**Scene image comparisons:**
* * * *

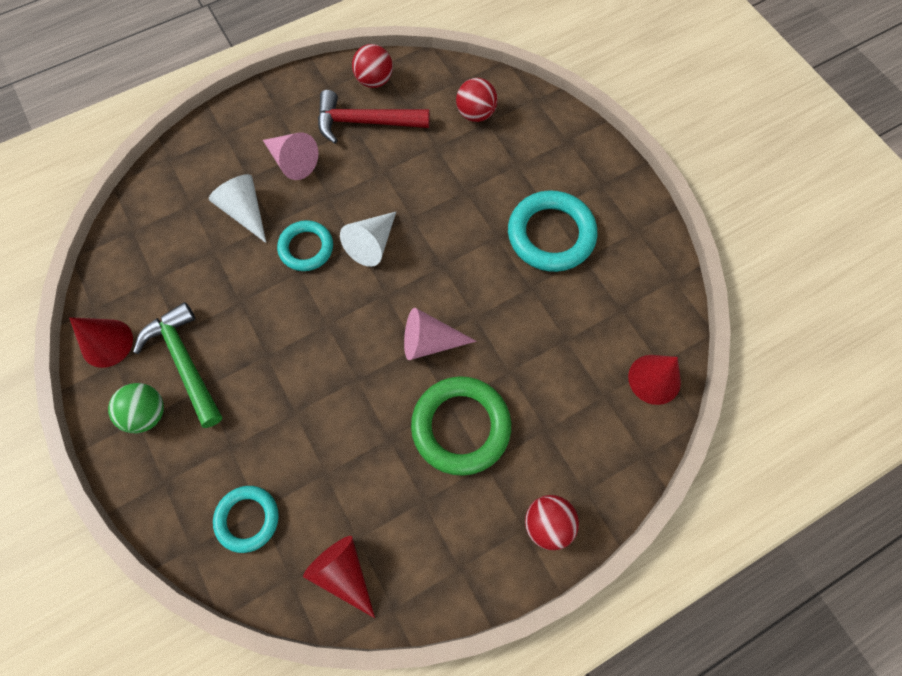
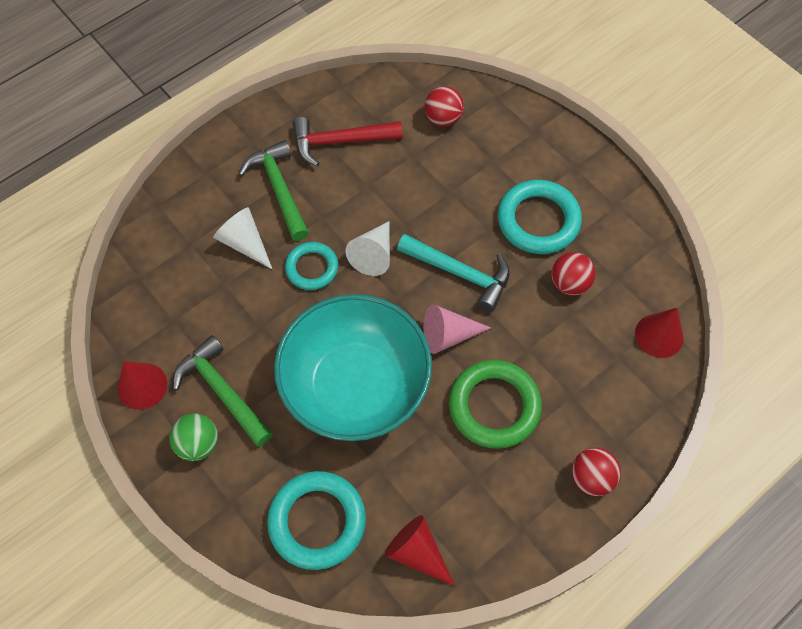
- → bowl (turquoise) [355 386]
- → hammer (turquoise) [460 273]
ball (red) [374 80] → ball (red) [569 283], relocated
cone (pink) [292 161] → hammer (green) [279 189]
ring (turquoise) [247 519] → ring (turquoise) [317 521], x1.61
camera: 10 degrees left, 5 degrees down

* * * *

**EXERCISE DESCRIPTION:** Set down, please, the lines from the line holding "- → hammer (turquoise) [460 273]" through the final line of the data, exactly and with nothing added.

**EXERCISE RESPONSE:**
- → hammer (turquoise) [460 273]
ball (red) [374 80] → ball (red) [569 283], relocated
cone (pink) [292 161] → hammer (green) [279 189]
ring (turquoise) [247 519] → ring (turquoise) [317 521], x1.61
camera: 10 degrees left, 5 degrees down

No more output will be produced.